TASK STATEMENT:
Could you print every line of the records below word for word, leaving out the pictures?

:::::

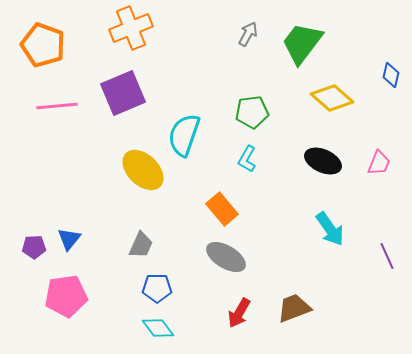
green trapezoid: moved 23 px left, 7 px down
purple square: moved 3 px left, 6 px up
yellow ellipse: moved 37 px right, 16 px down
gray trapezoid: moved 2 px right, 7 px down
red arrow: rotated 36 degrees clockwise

:::::

COMPLETED EXERCISE:
green trapezoid: moved 23 px left, 7 px down
purple square: moved 3 px left, 6 px up
yellow ellipse: moved 37 px right, 16 px down
gray trapezoid: moved 2 px right, 7 px down
red arrow: rotated 36 degrees clockwise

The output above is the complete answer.